*** EXCERPTED RECORDS Section Begins ***

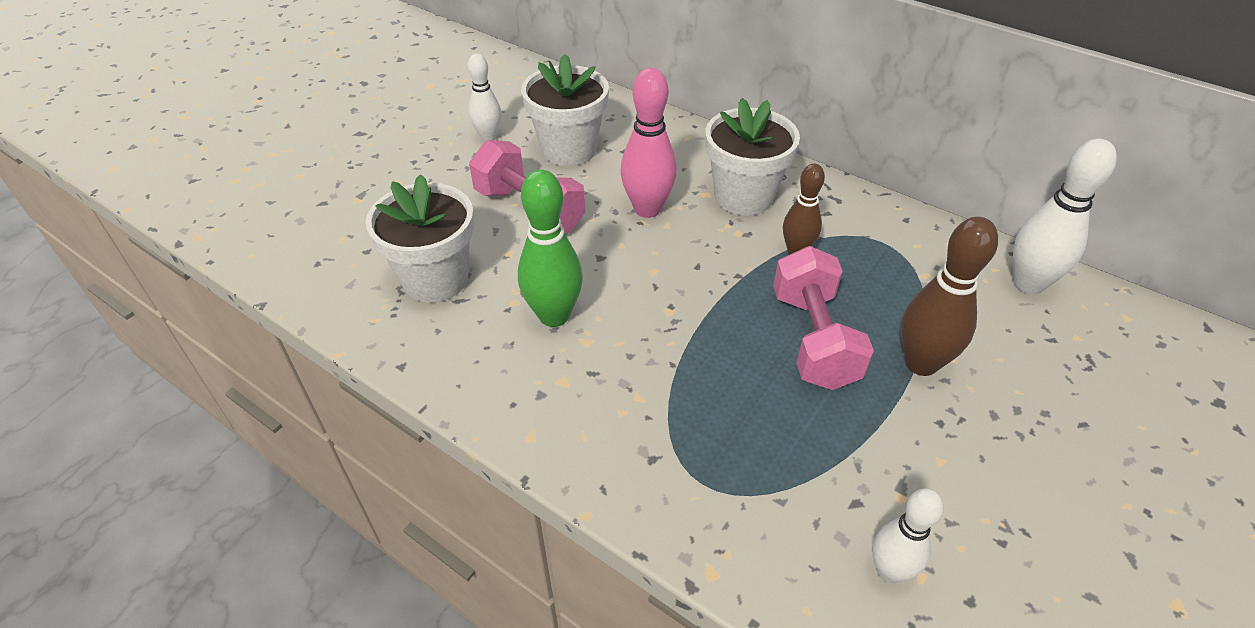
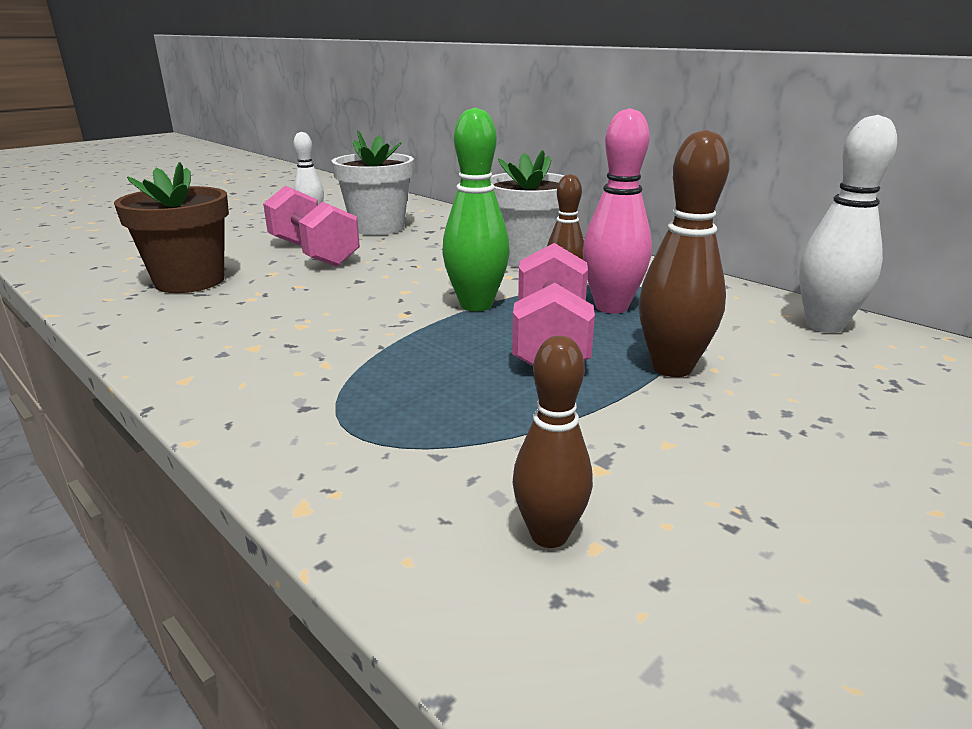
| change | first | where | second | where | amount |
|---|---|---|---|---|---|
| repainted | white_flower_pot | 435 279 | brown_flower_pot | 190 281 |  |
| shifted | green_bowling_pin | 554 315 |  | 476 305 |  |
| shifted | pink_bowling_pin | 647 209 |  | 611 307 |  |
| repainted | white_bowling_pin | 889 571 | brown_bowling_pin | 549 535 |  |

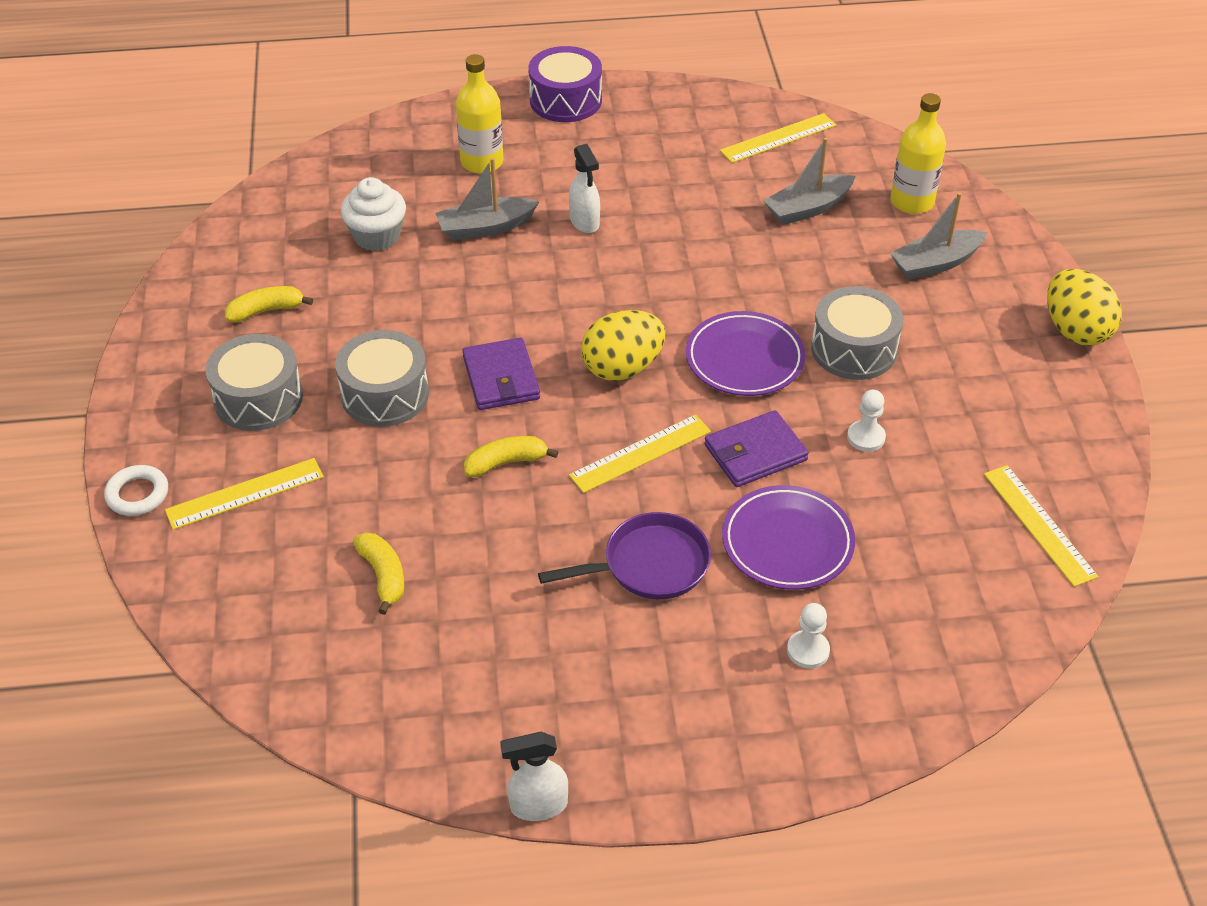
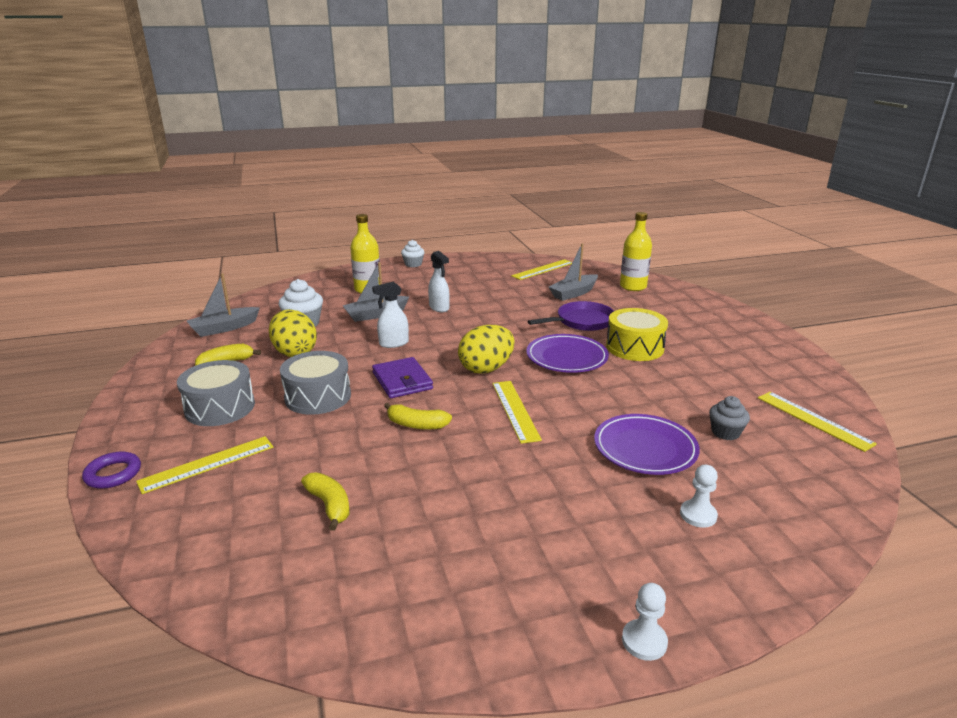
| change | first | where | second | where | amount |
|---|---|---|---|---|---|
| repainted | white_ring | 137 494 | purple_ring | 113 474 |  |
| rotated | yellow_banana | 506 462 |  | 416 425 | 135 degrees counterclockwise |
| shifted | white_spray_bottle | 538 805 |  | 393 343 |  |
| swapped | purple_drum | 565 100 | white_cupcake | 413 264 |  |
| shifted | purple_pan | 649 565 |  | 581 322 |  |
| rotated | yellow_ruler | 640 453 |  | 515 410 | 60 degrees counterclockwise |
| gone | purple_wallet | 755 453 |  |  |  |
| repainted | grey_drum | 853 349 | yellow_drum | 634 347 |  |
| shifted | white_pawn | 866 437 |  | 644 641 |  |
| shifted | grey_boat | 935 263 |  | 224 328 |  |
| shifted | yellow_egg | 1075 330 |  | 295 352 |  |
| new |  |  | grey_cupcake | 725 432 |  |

*** EXCERPTED RECORDS Section Ends ***

HOW TO COMPLETE THIS TASK: Take the material above from its first line through the line that has "shifted | pink_bowling_pin" and copy it exactly, without any pictures.

WORKED SOLUTION:
| change | first | where | second | where | amount |
|---|---|---|---|---|---|
| repainted | white_flower_pot | 435 279 | brown_flower_pot | 190 281 |  |
| shifted | green_bowling_pin | 554 315 |  | 476 305 |  |
| shifted | pink_bowling_pin | 647 209 |  | 611 307 |  |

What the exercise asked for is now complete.